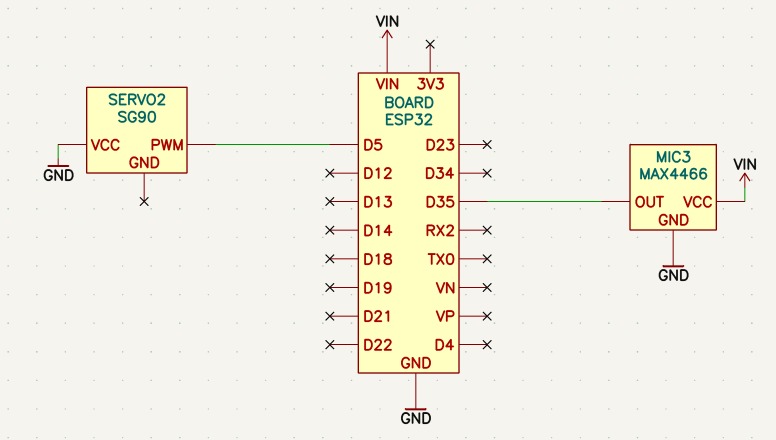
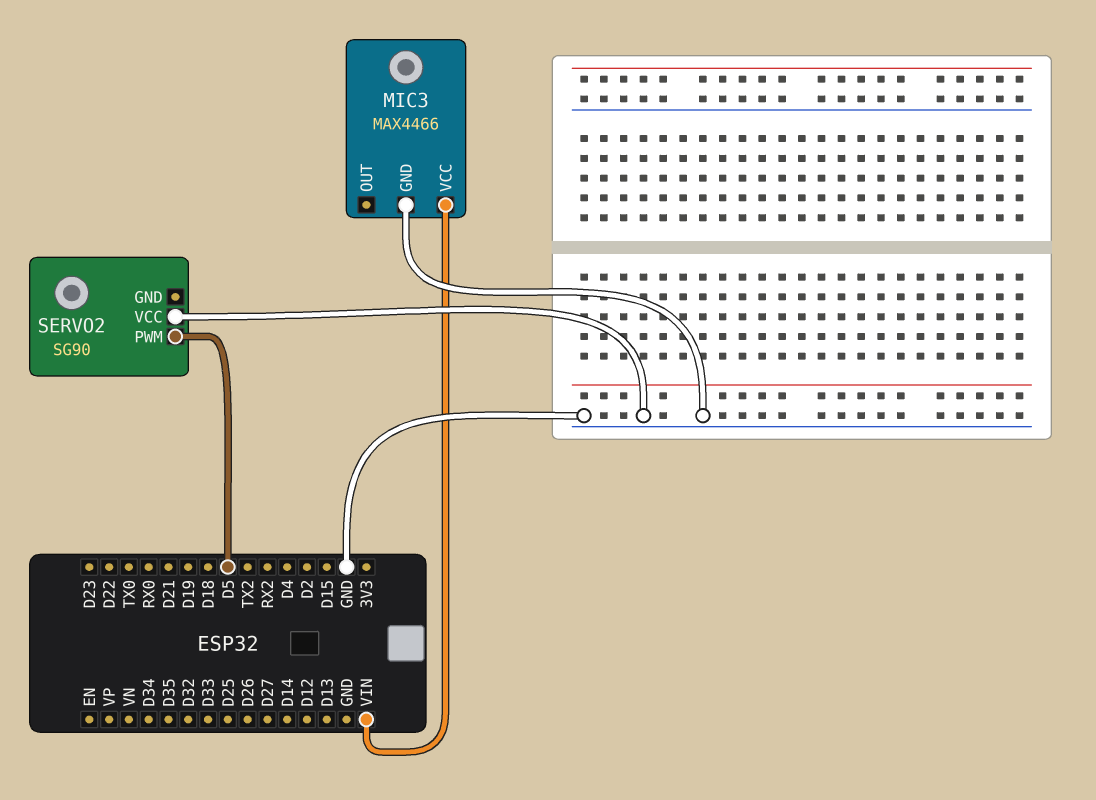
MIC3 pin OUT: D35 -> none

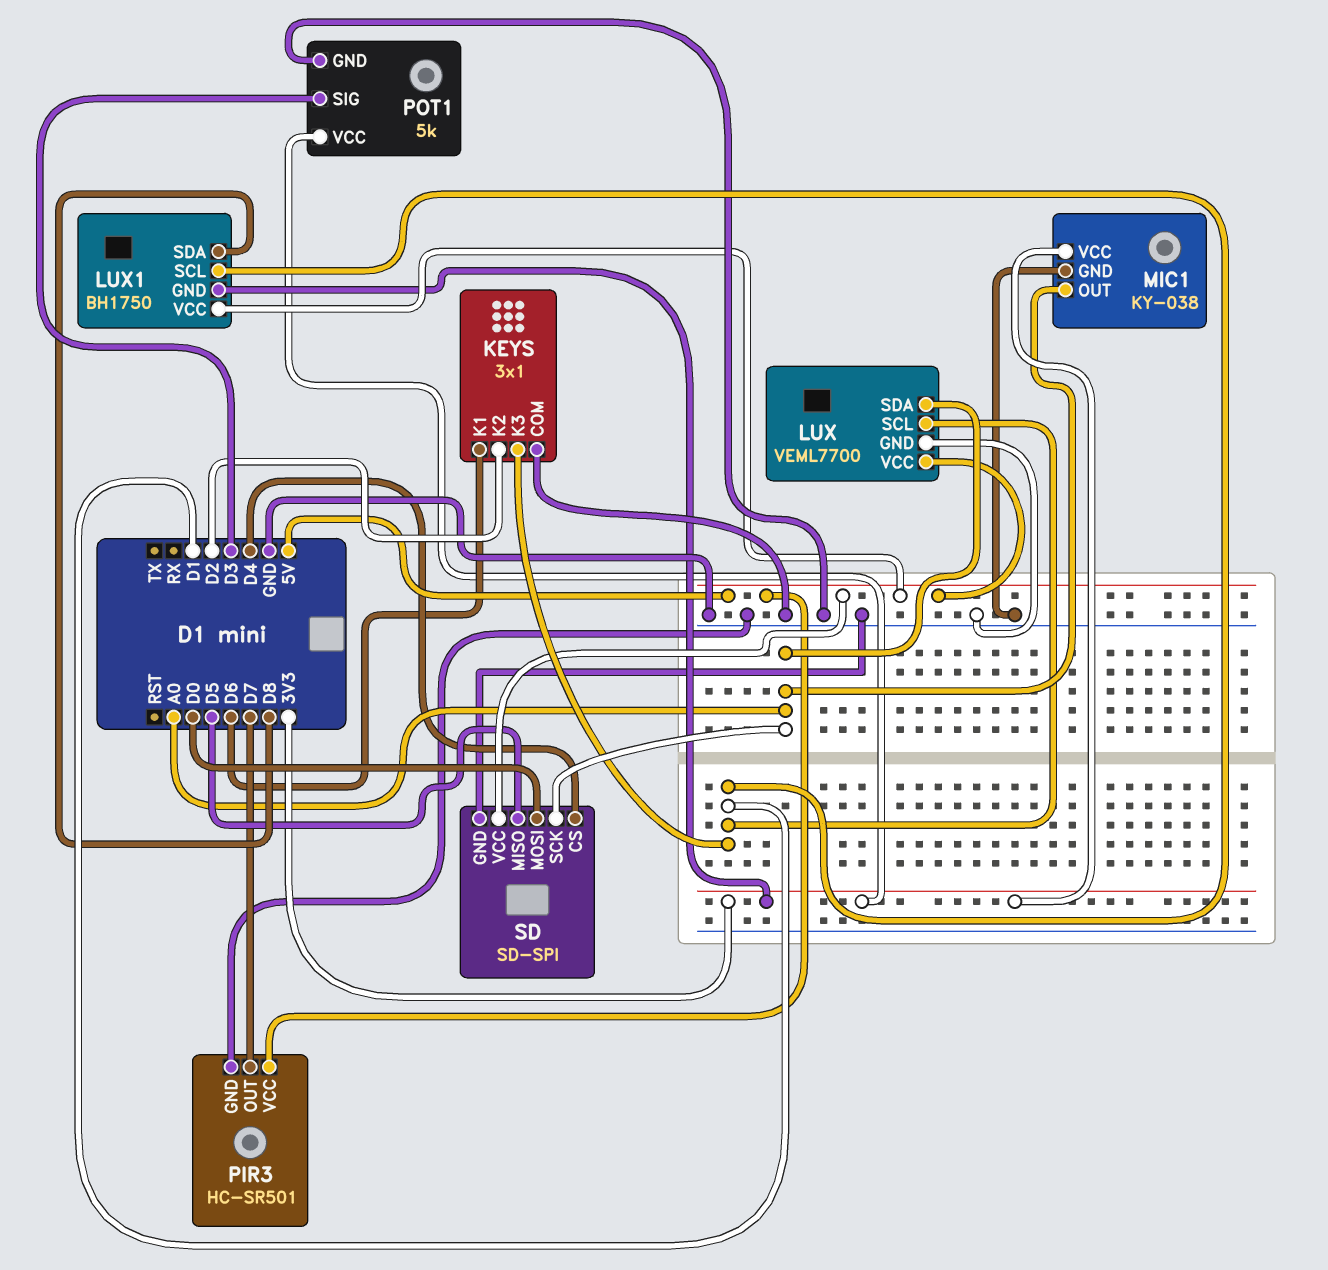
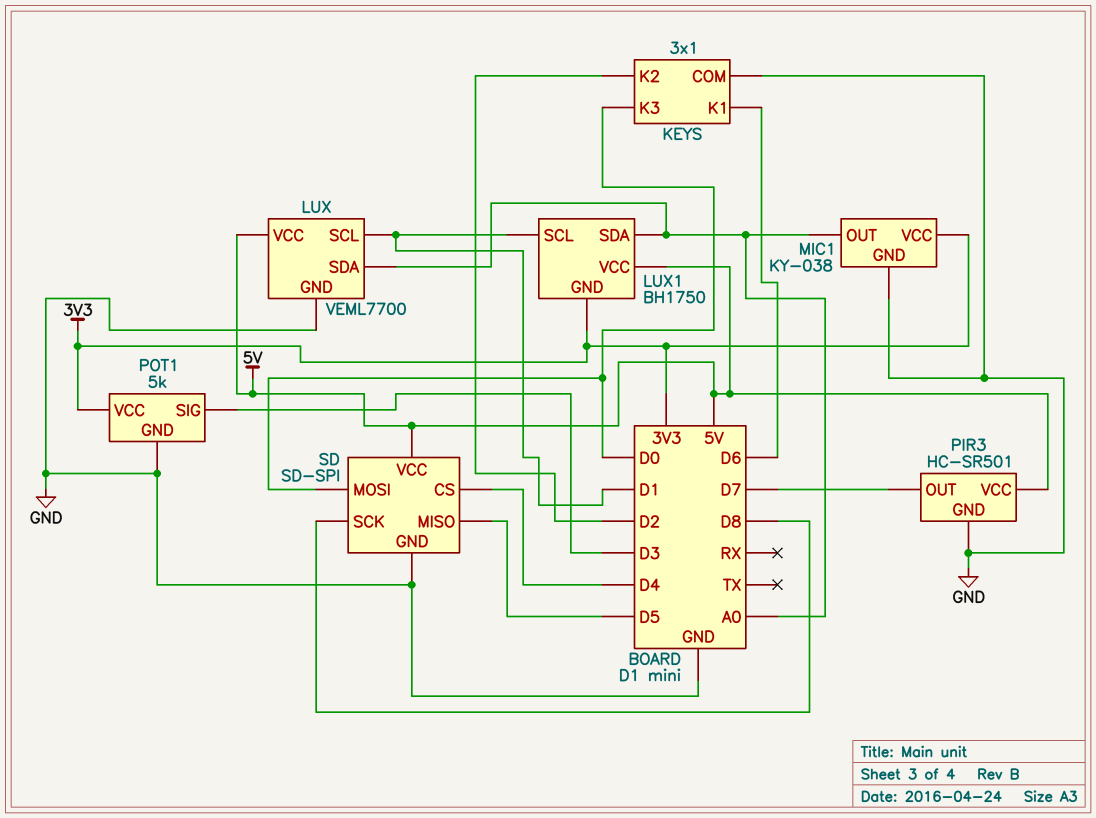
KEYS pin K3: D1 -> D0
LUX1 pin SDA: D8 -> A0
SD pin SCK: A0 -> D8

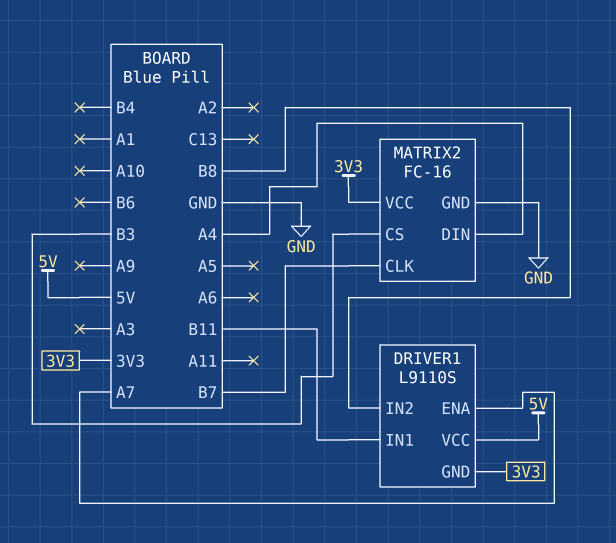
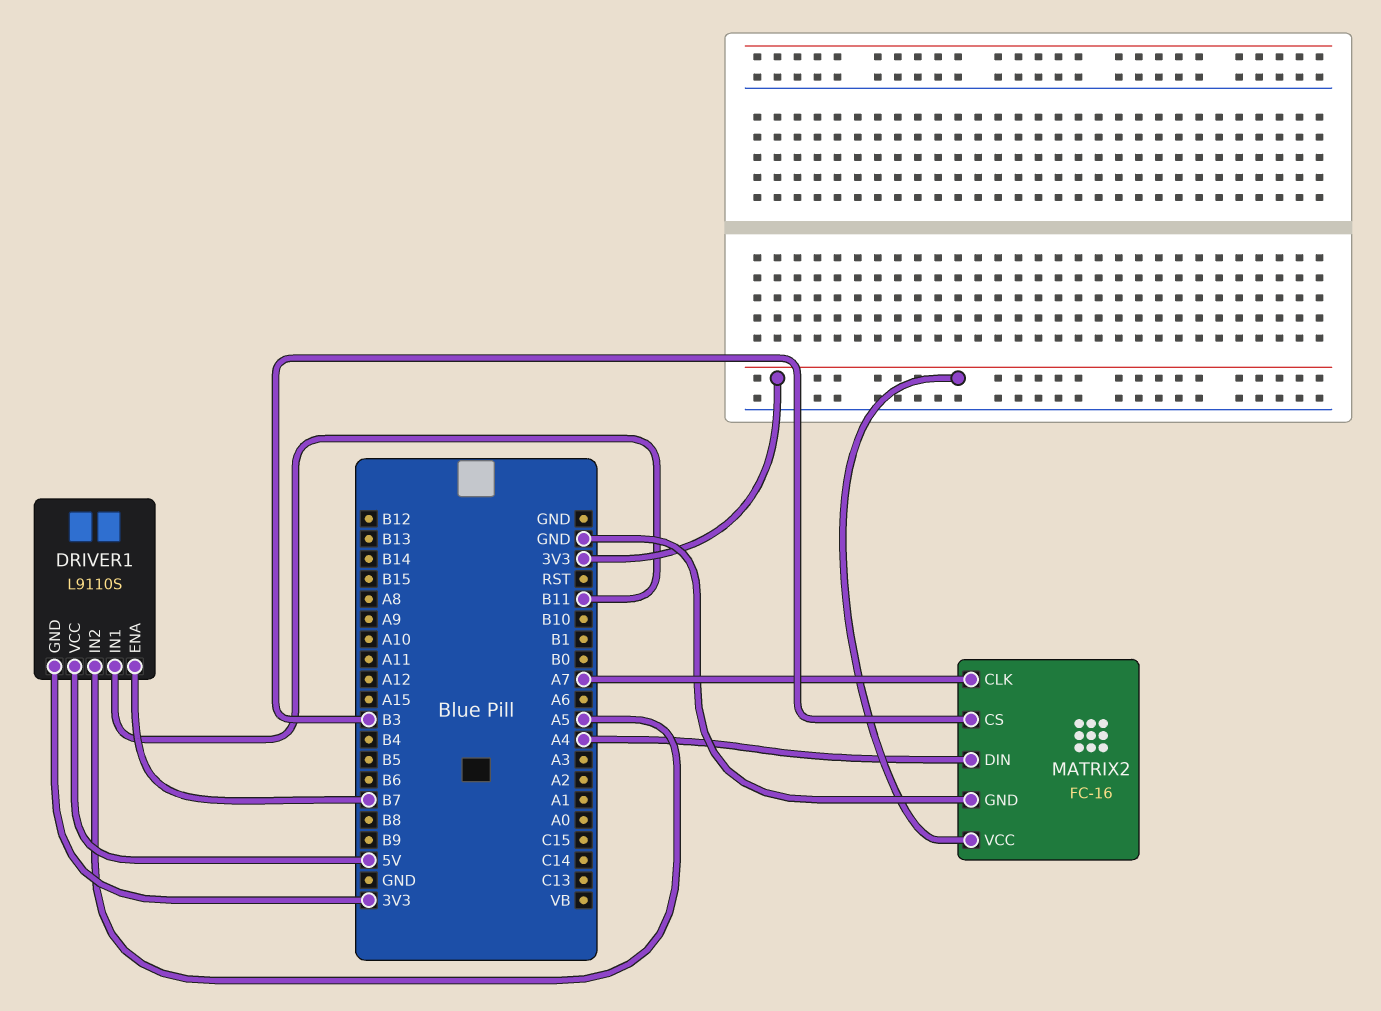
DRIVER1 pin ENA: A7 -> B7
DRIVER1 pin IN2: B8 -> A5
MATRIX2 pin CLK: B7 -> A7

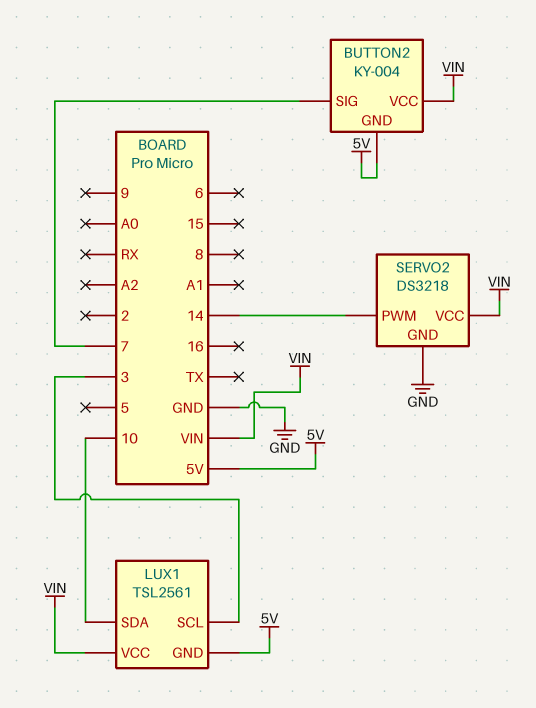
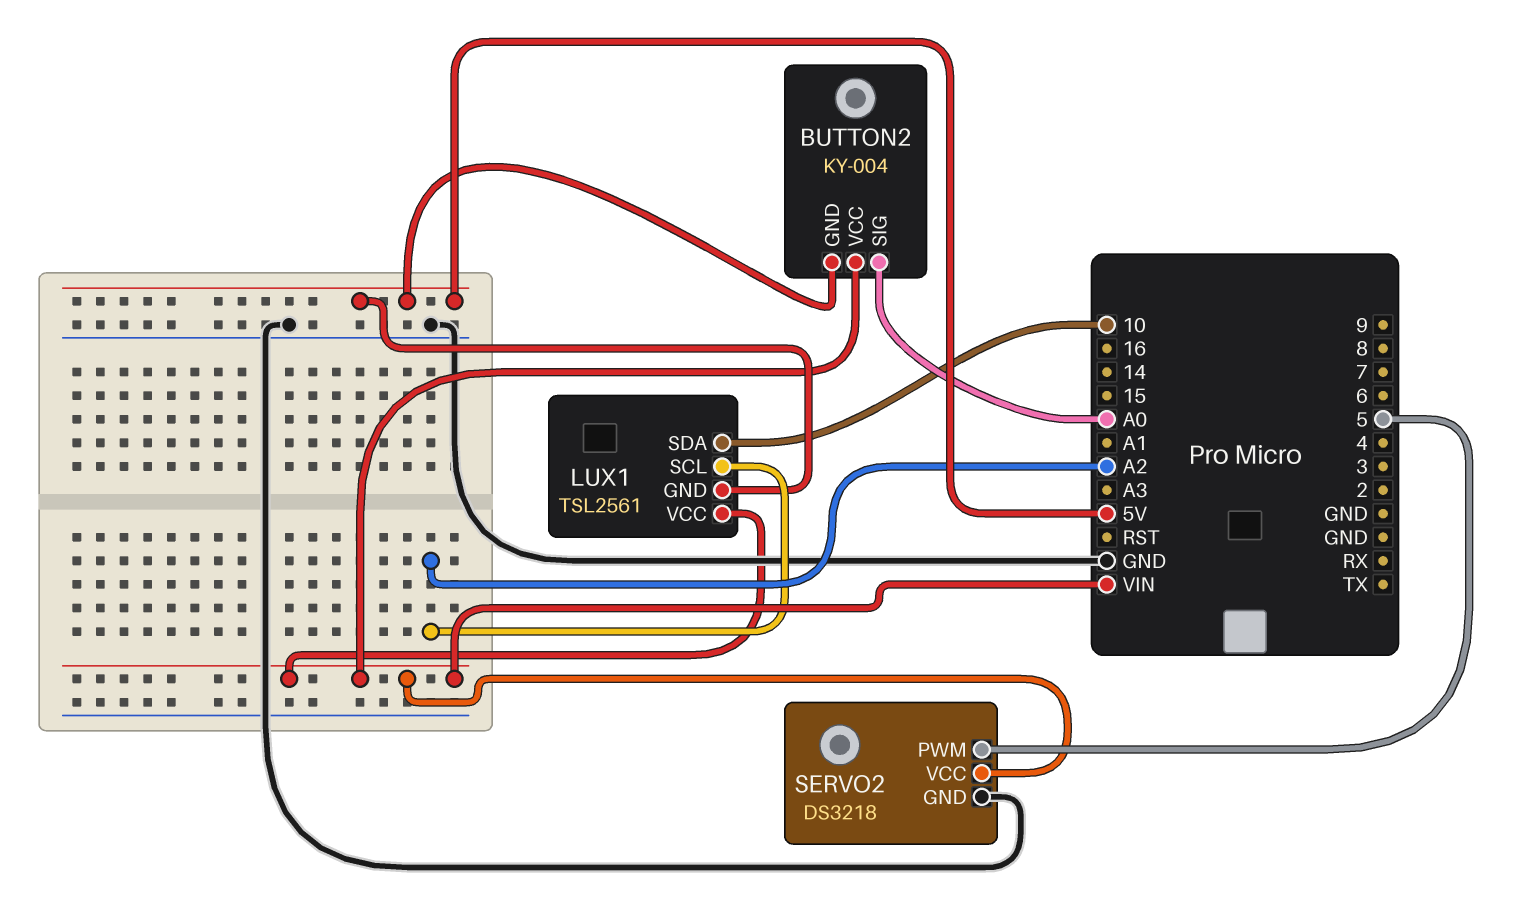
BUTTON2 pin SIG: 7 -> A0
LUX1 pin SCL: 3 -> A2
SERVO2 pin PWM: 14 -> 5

# # # # #

● Instructions for the task
Transcribe the listing exactly; omit all images.

● Output for this exercise
MIC3 pin OUT: D35 -> none

KEYS pin K3: D1 -> D0
LUX1 pin SDA: D8 -> A0
SD pin SCK: A0 -> D8

DRIVER1 pin ENA: A7 -> B7
DRIVER1 pin IN2: B8 -> A5
MATRIX2 pin CLK: B7 -> A7

BUTTON2 pin SIG: 7 -> A0
LUX1 pin SCL: 3 -> A2
SERVO2 pin PWM: 14 -> 5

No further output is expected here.